━━ Provided data

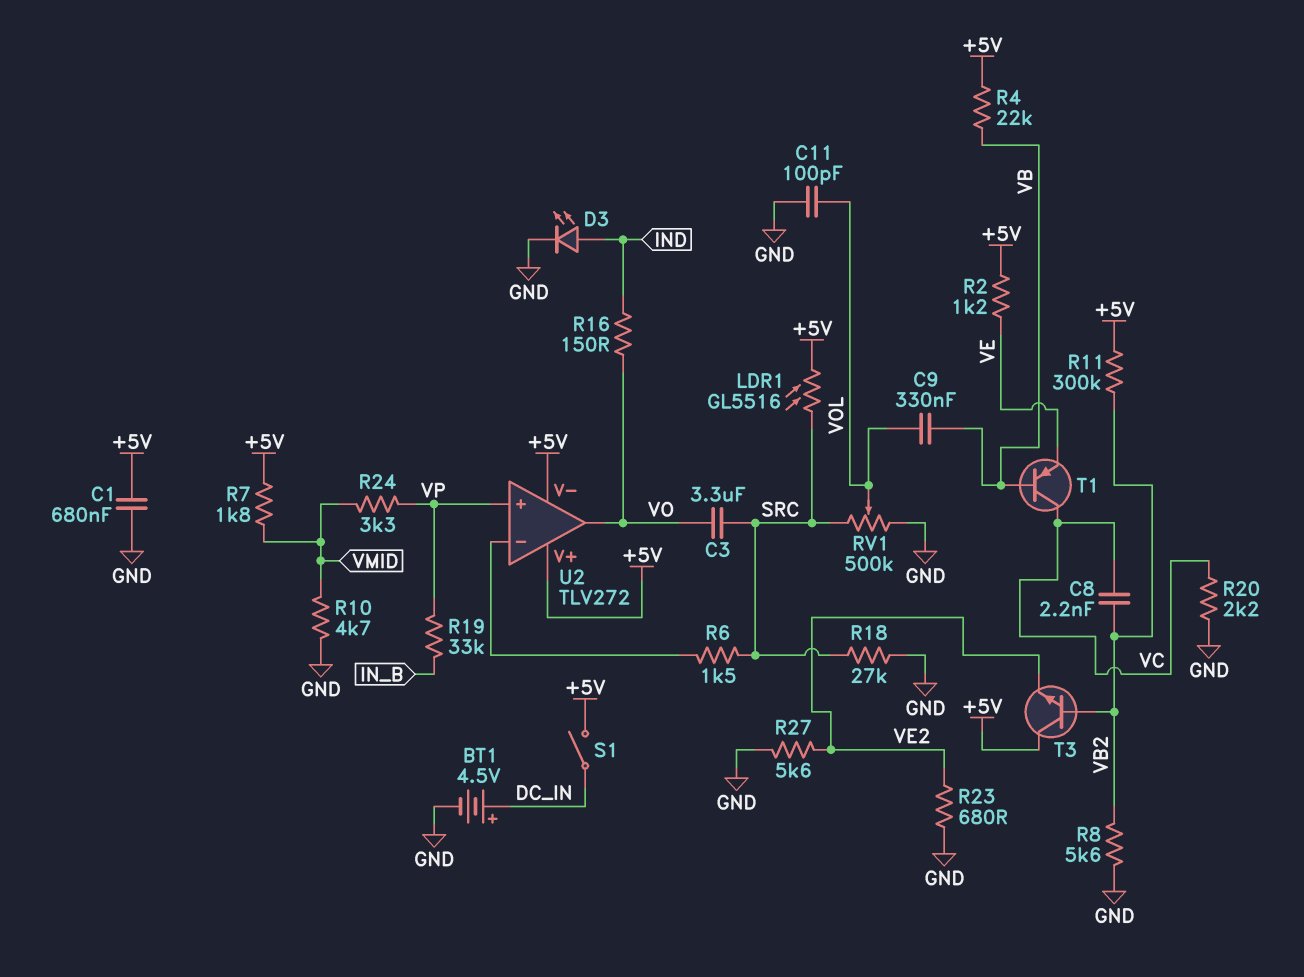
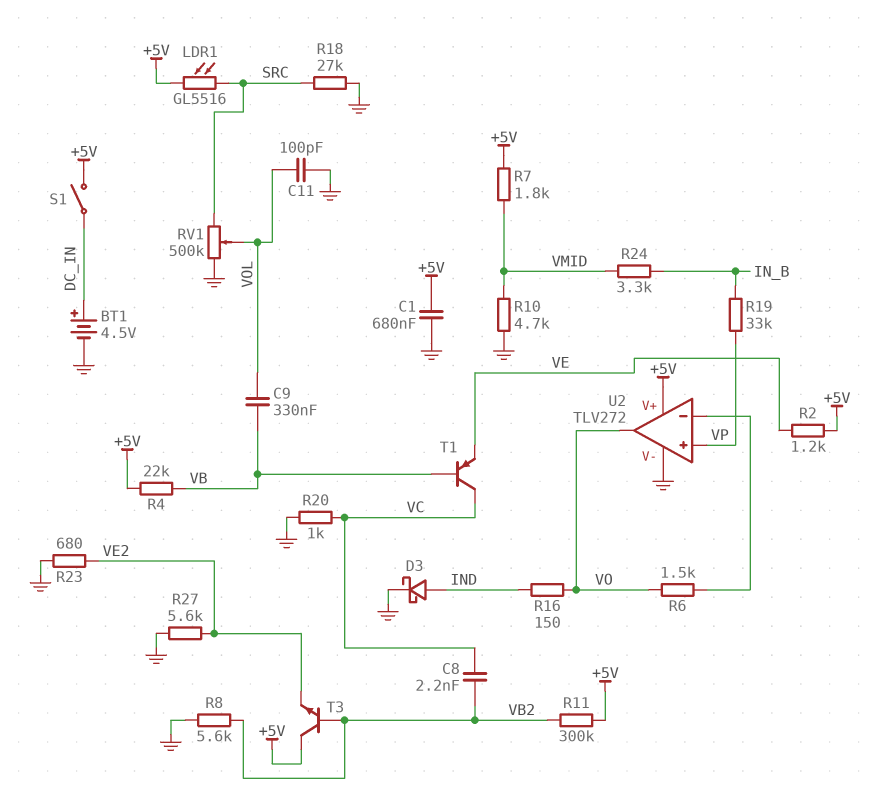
C3: 3.3uF (SRC, VO) -> none
D3: LED (A IND, K GND) -> schottky (A IND, K GND)
R6: 1.5k (SRC, U2/in-) -> 1.5k (U2/in-, VO)
R20: 2.2k (GND, VC) -> 1k (GND, VC)
R24: 3.3k (VMID, VP) -> 3.3k (IN_B, VMID)
U2 pin V-: +5V -> GND

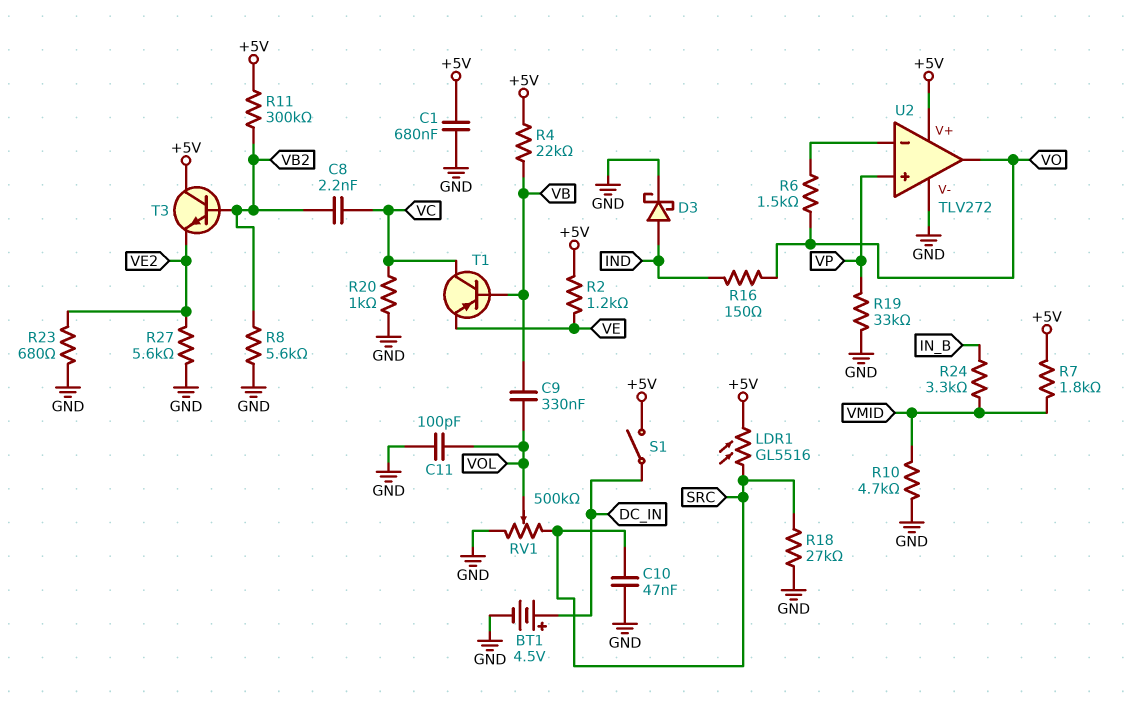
C10: none -> 47nF (GND, SRC)
R19: 33k (IN_B, VP) -> 33k (GND, VP)

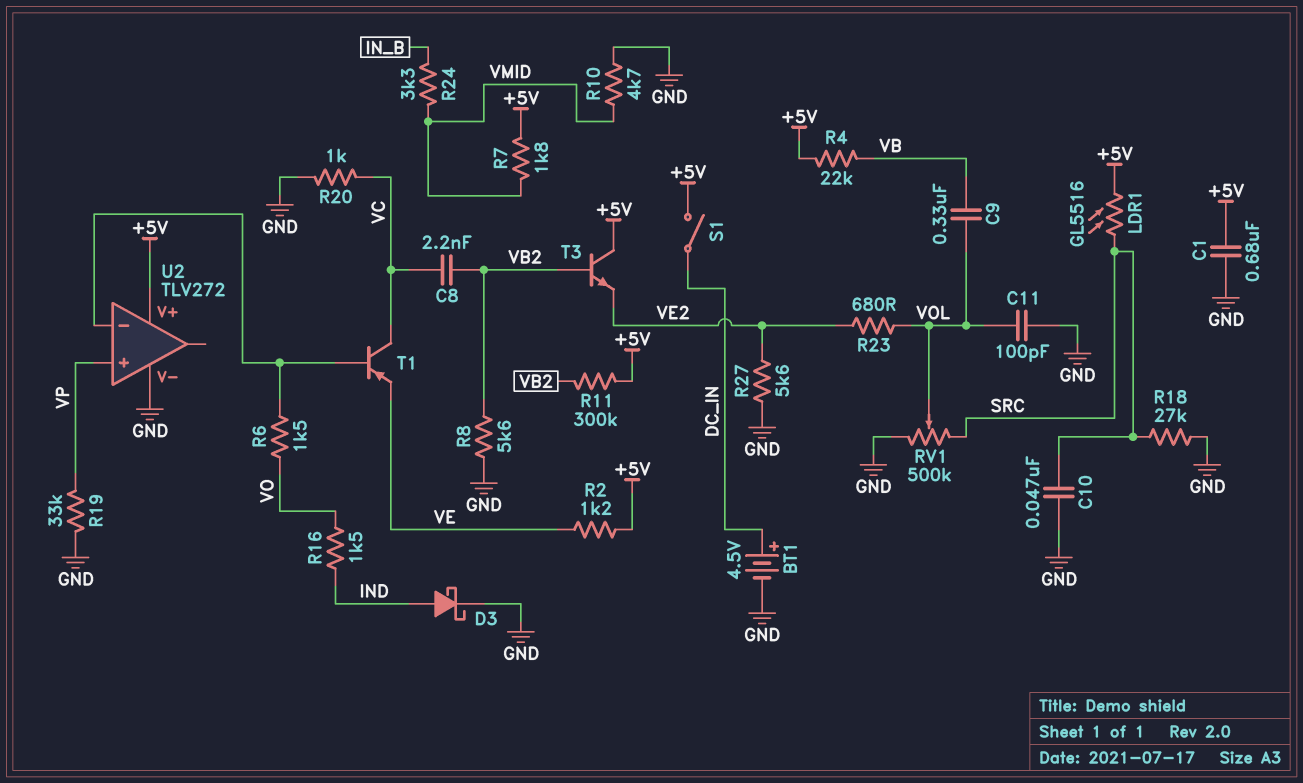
R16: 150 (IND, VO) -> 1.5k (IND, VO)
R23: 680 (GND, VE2) -> 680 (VE2, VOL)
T1: PNP (B VB, C VC, E VE) -> PNP (B U2/in-, C VC, E VE)
U2 pin out: VO -> none

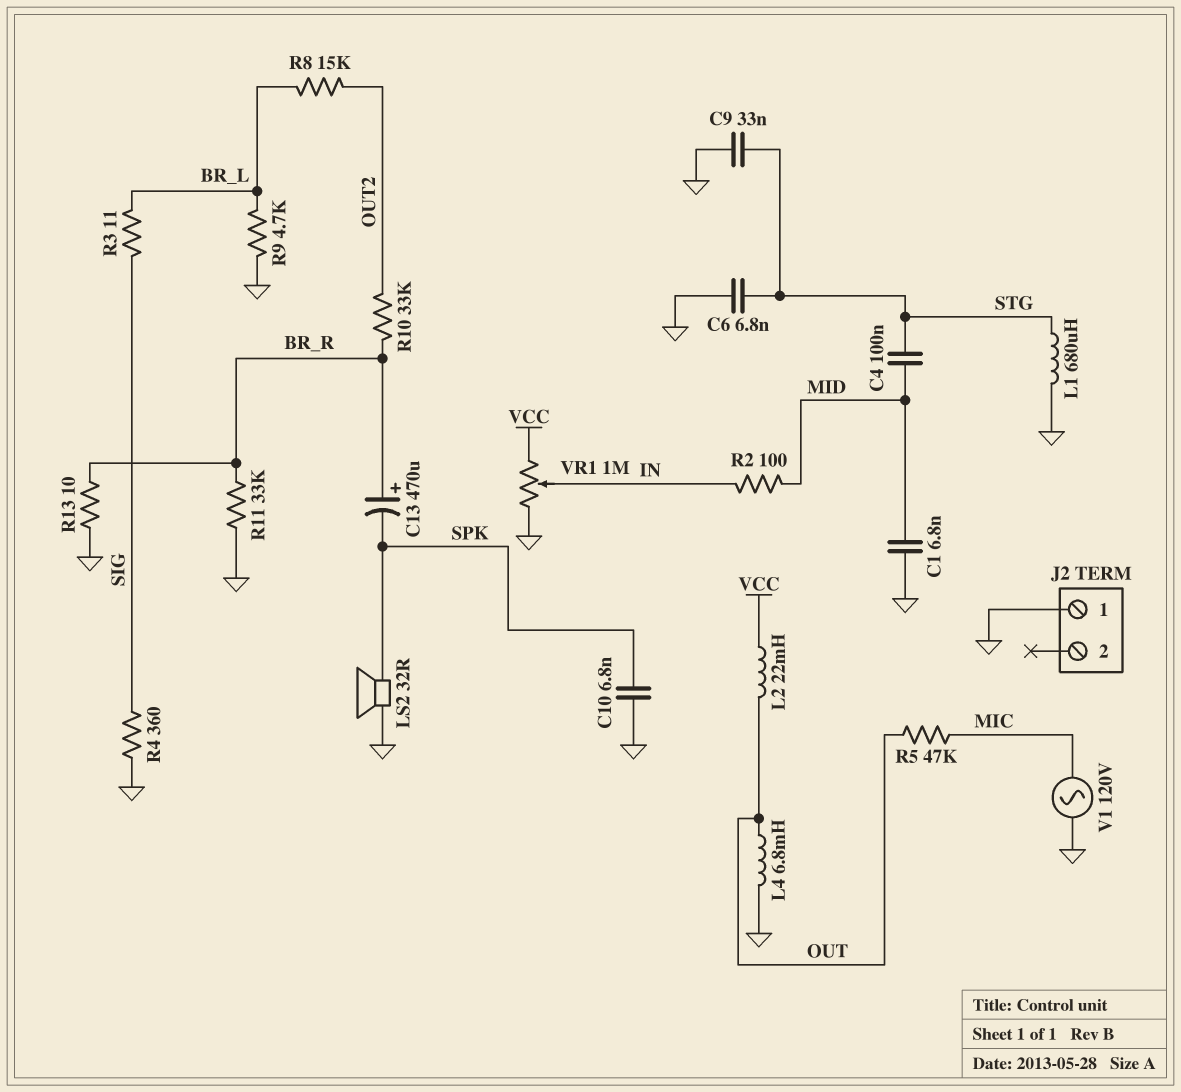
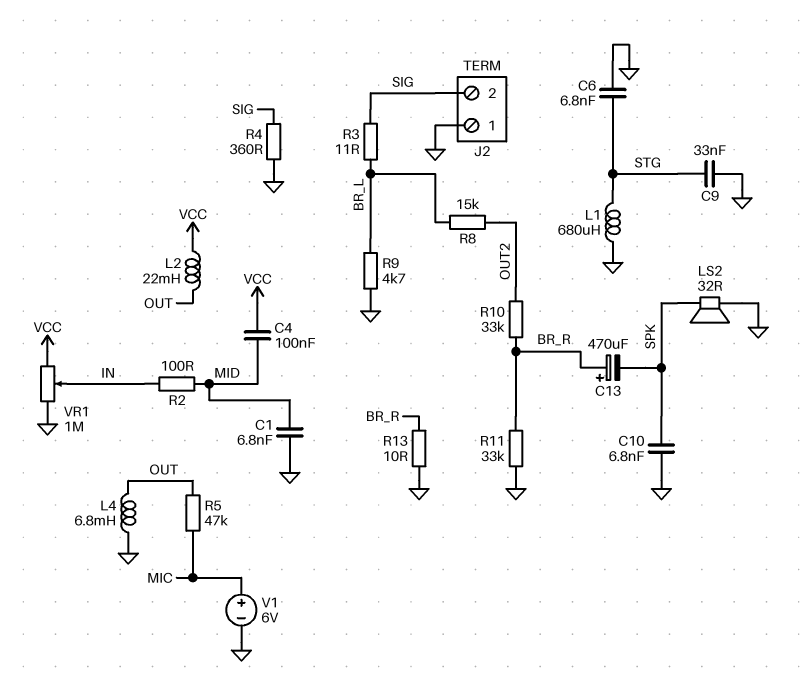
C4: 100nF (MID, STG) -> 100nF (MID, VCC)
J2 pin 2: none -> SIG
V1: AC 120V (GND, MIC) -> 6V (plus MIC, minus GND)

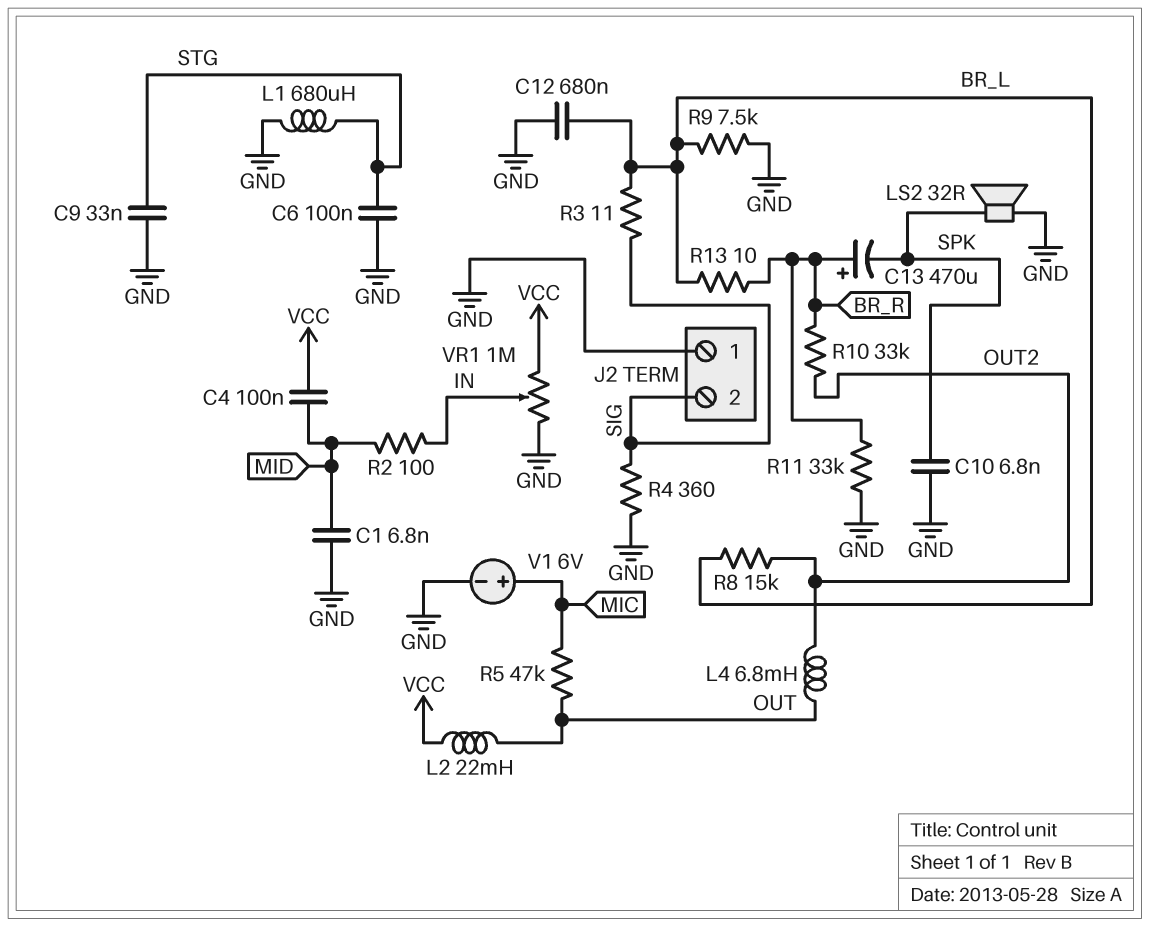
C6: 6.8nF (GND, STG) -> 100nF (GND, STG)
C12: none -> 680nF (BR_L, GND)
L4: 6.8mH (GND, OUT) -> 6.8mH (OUT, OUT2)
R9: 4.7k (BR_L, GND) -> 7.5k (BR_L, GND)
R13: 10 (BR_R, GND) -> 10 (BR_L, BR_R)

━━━━

Work request -> Working from the records above, reproduce exactly the lines from the one with "R19: 33k (IN_B, VP) -> 33k (GND, VP)" through the last line, without the pictures.

Reply to the task ->
R19: 33k (IN_B, VP) -> 33k (GND, VP)

R16: 150 (IND, VO) -> 1.5k (IND, VO)
R23: 680 (GND, VE2) -> 680 (VE2, VOL)
T1: PNP (B VB, C VC, E VE) -> PNP (B U2/in-, C VC, E VE)
U2 pin out: VO -> none

C4: 100nF (MID, STG) -> 100nF (MID, VCC)
J2 pin 2: none -> SIG
V1: AC 120V (GND, MIC) -> 6V (plus MIC, minus GND)

C6: 6.8nF (GND, STG) -> 100nF (GND, STG)
C12: none -> 680nF (BR_L, GND)
L4: 6.8mH (GND, OUT) -> 6.8mH (OUT, OUT2)
R9: 4.7k (BR_L, GND) -> 7.5k (BR_L, GND)
R13: 10 (BR_R, GND) -> 10 (BR_L, BR_R)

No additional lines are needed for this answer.